(Beginning of RECORDS FOR THE TASK)
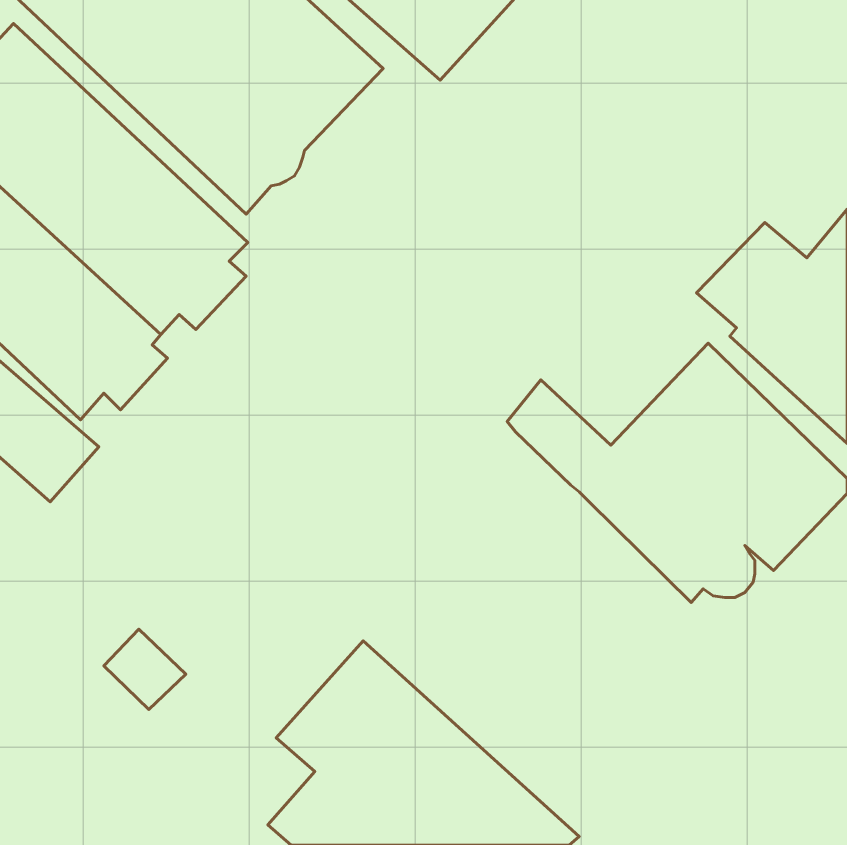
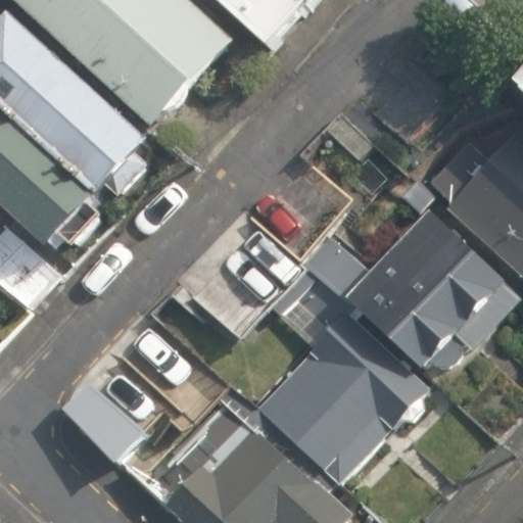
building: none -> [257,266,431,483]

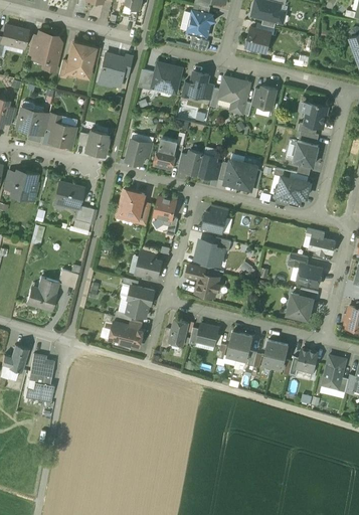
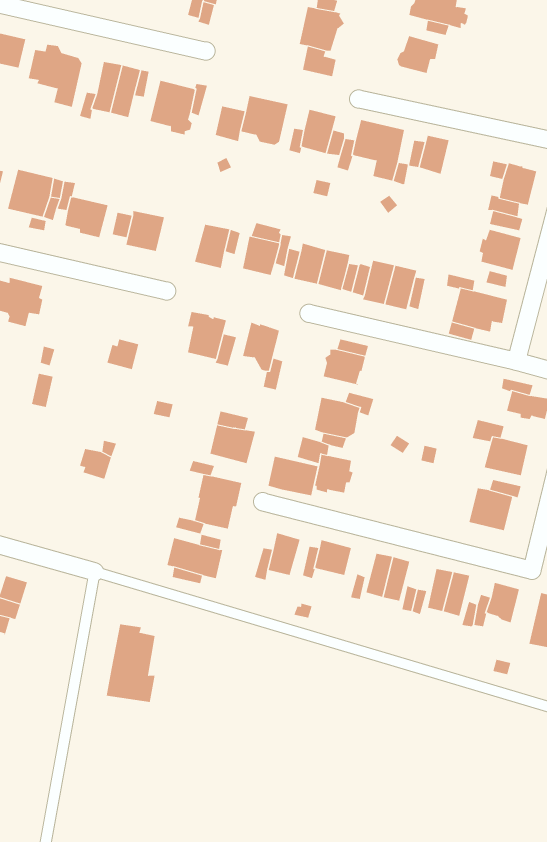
building: [56,183,83,208] -> none
building: none -> [268,456,318,496]
building: [26,278,59,312] -> none
building: [25,355,54,401] -> [106,624,156,703]

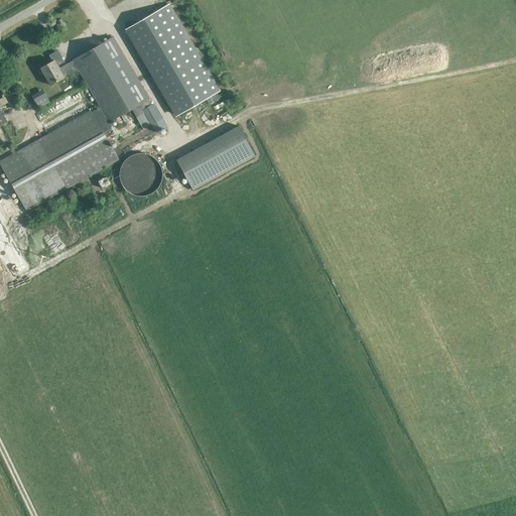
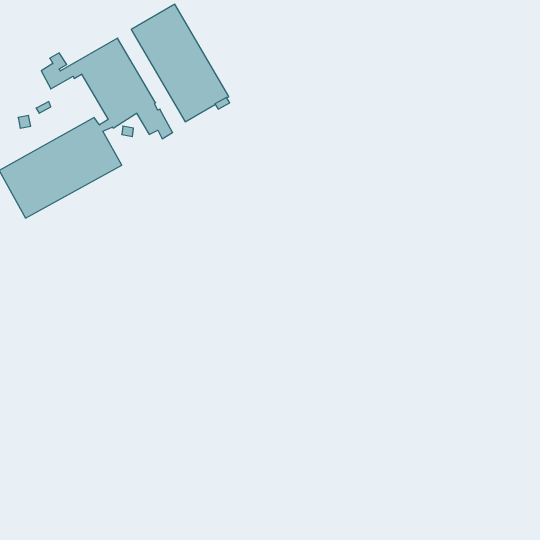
building: [176,126,256,188] -> none
building: [118,152,161,196] -> none

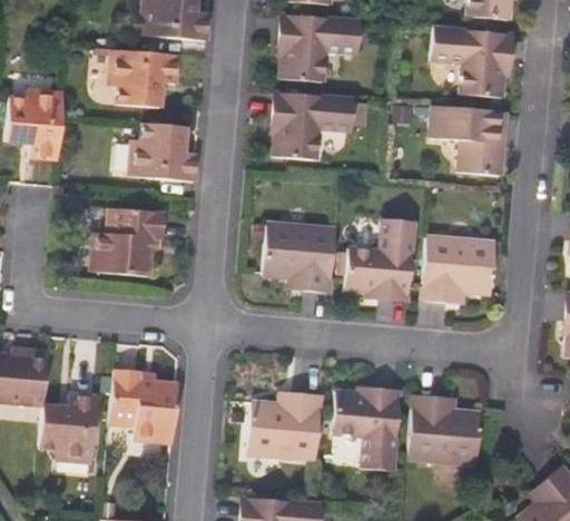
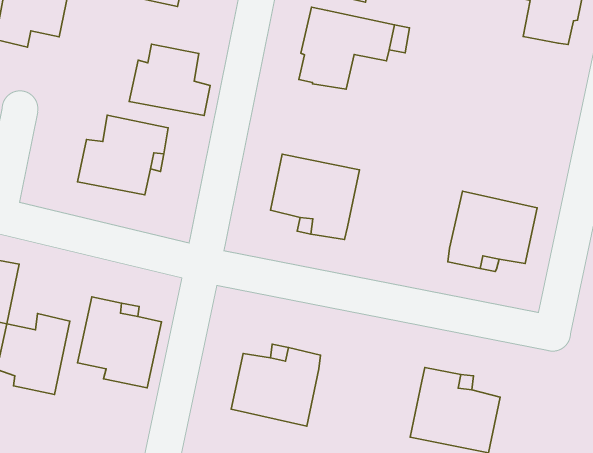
building: [431,105,508,176] -> none
building: [344,227,412,303] -> none
building: [332,386,401,465] -> none

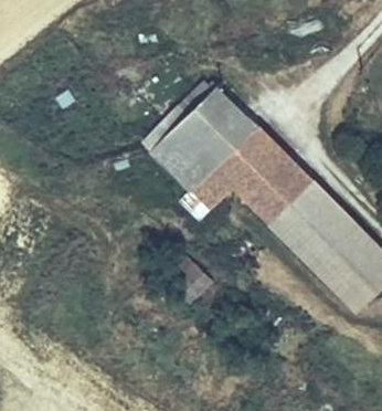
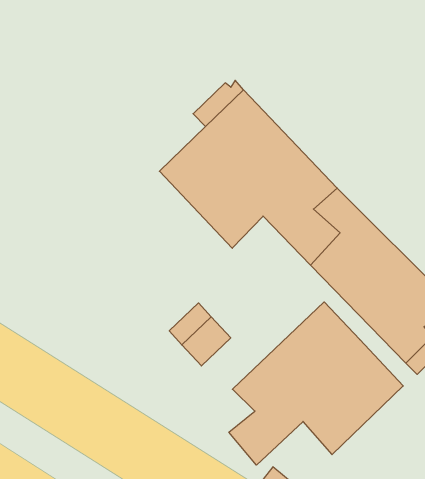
building: none -> [229,302,403,465]

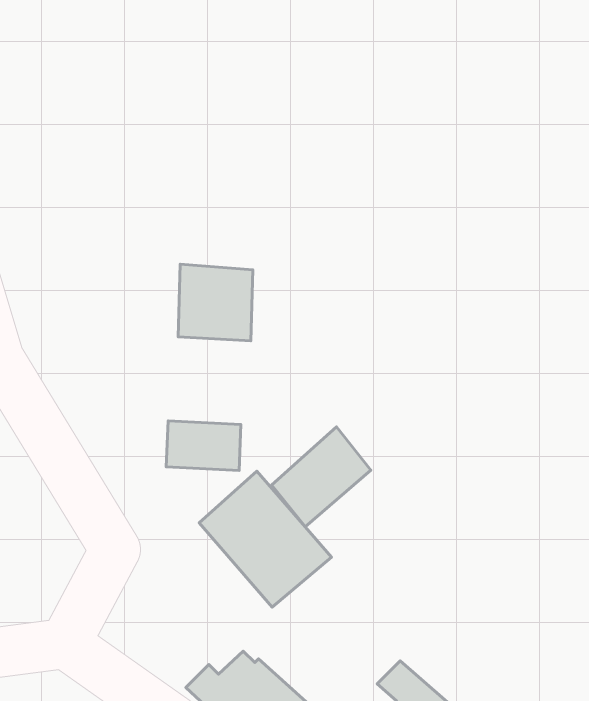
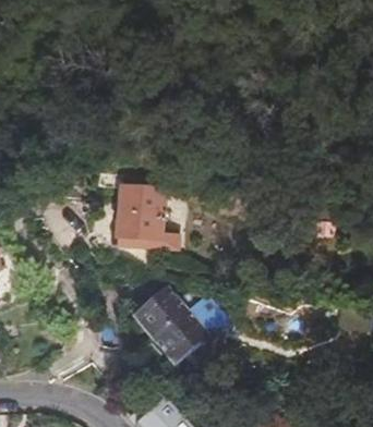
building: [166,421,241,471] -> [120,212,163,241]
building: [272,427,371,527] -> none

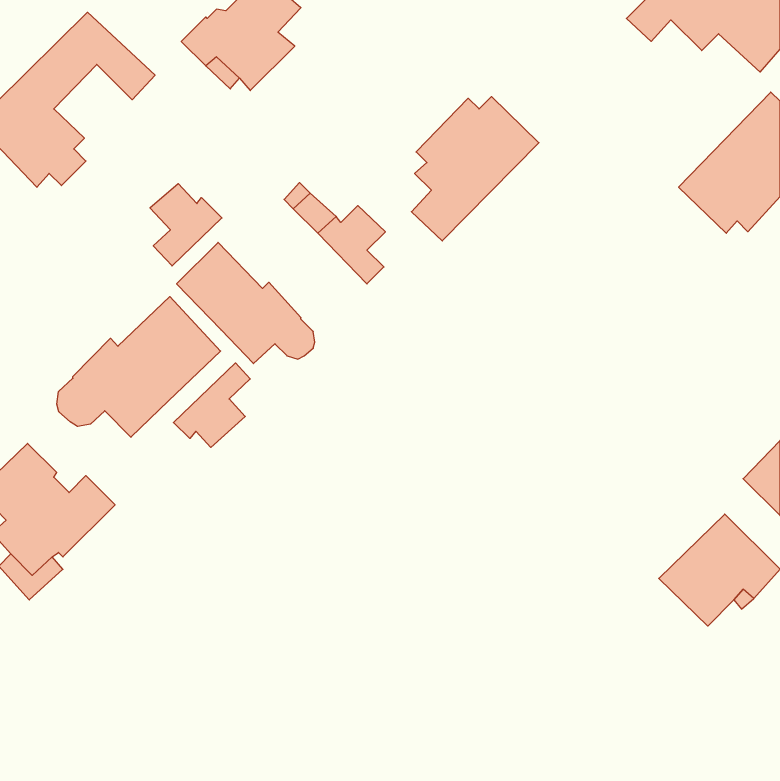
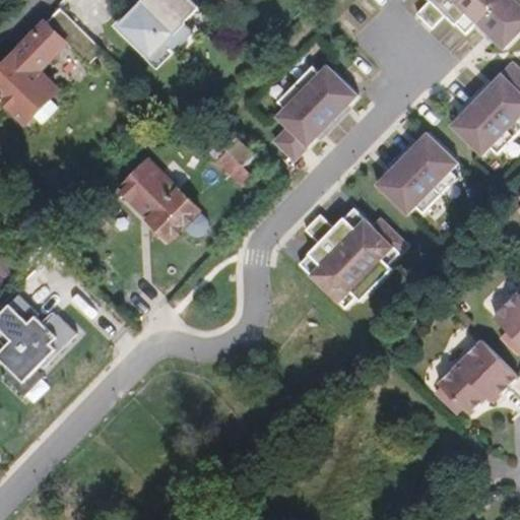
building: [150,184,222,266] -> none
building: none -> [375,131,456,213]
building: [57,297,221,437] -> none
building: none -> [298,206,405,308]
building: [173,363,250,447] -> none

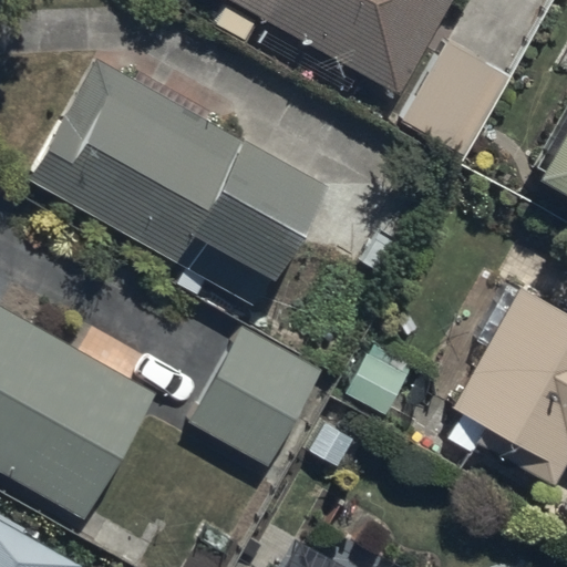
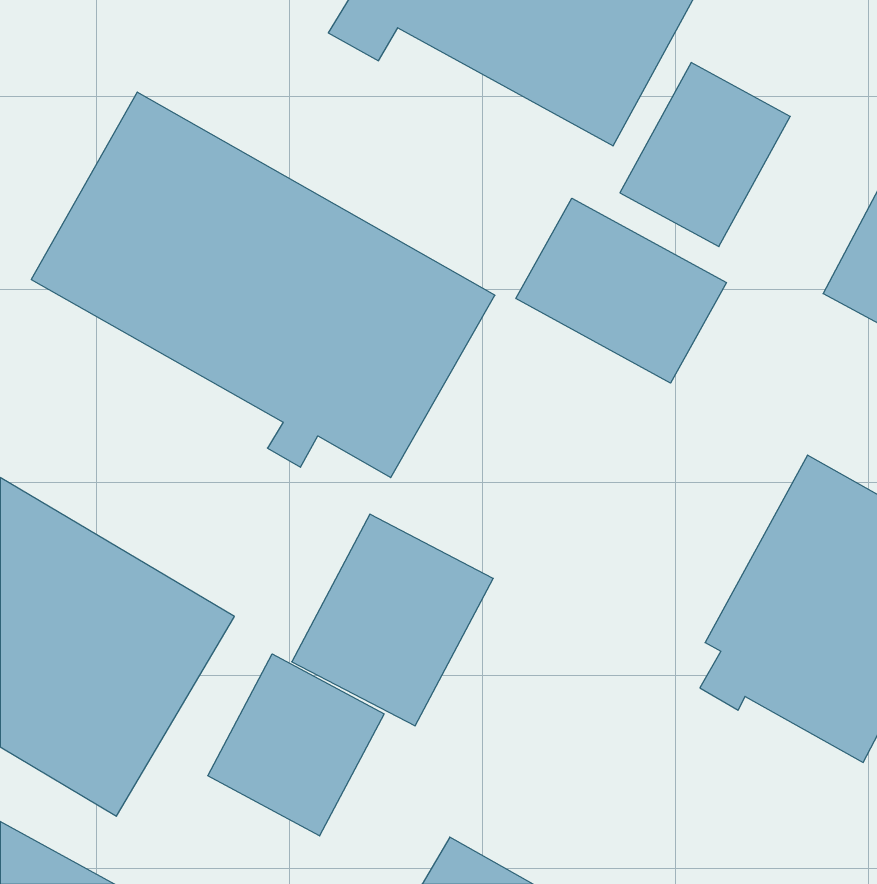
building: none -> [516,198,726,383]
building: none -> [208,654,384,836]

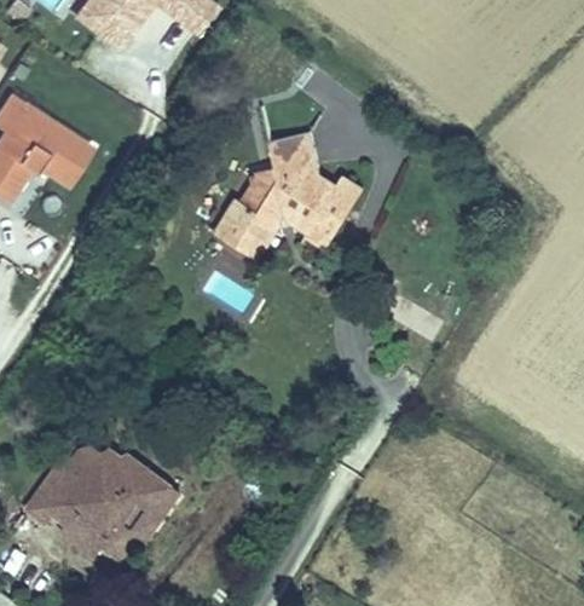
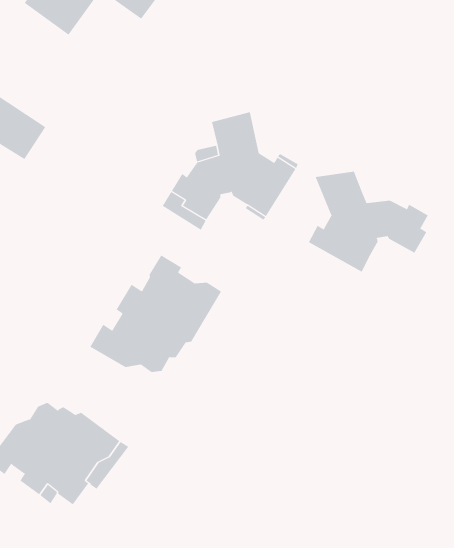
building: none -> [308,171,429,273]
building: none -> [89,255,222,373]

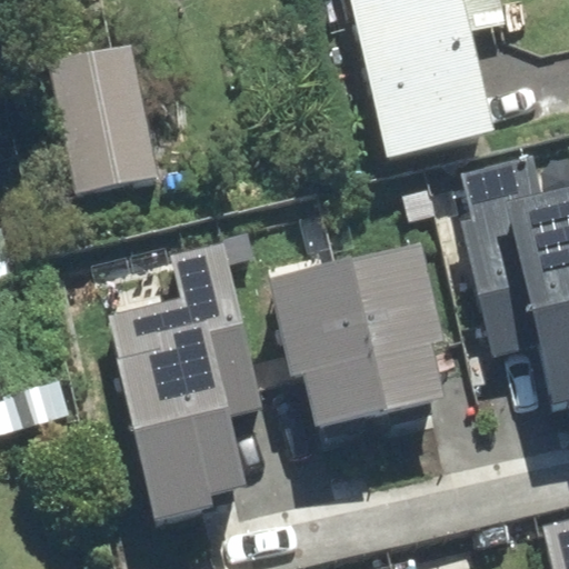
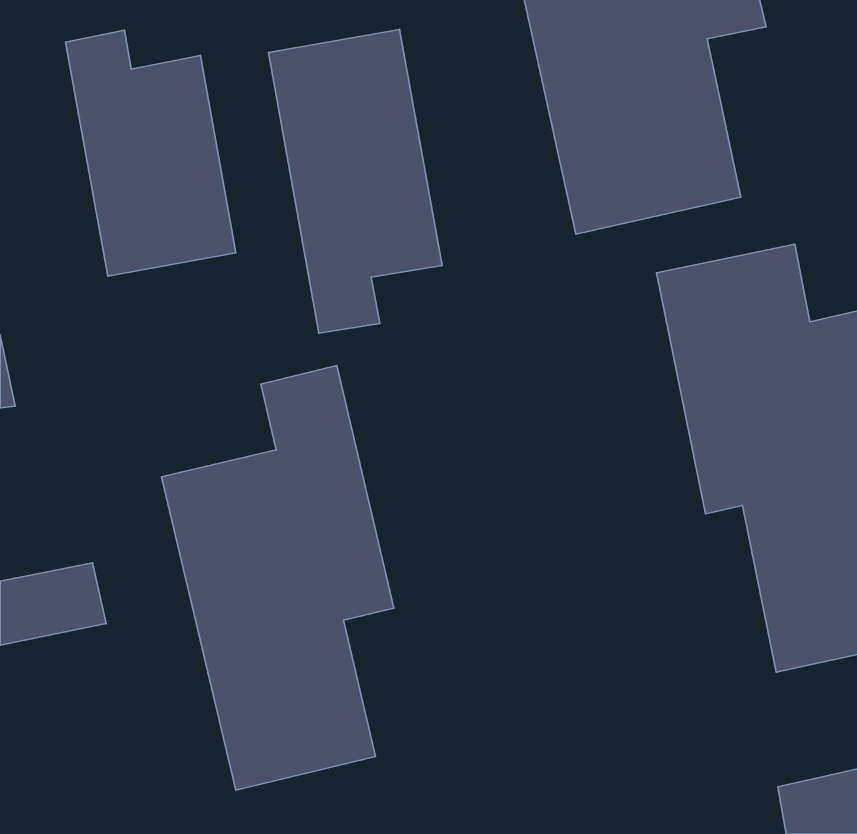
building: none -> [268,29,442,333]
building: [272,250,457,442] -> none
(End of RECORDS FOR THE TASK)
**REQUIRED ACTION:** Exact copy, pictures excluded: print only the lines from the line containing "building: [332,386,401,465] -> none" through the end of the records.

**FINAL ANSWER:**
building: [332,386,401,465] -> none

building: none -> [229,302,403,465]

building: [166,421,241,471] -> [120,212,163,241]
building: [272,427,371,527] -> none

building: [150,184,222,266] -> none
building: none -> [375,131,456,213]
building: [57,297,221,437] -> none
building: none -> [298,206,405,308]
building: [173,363,250,447] -> none

building: none -> [516,198,726,383]
building: none -> [208,654,384,836]

building: none -> [308,171,429,273]
building: none -> [89,255,222,373]

building: none -> [268,29,442,333]
building: [272,250,457,442] -> none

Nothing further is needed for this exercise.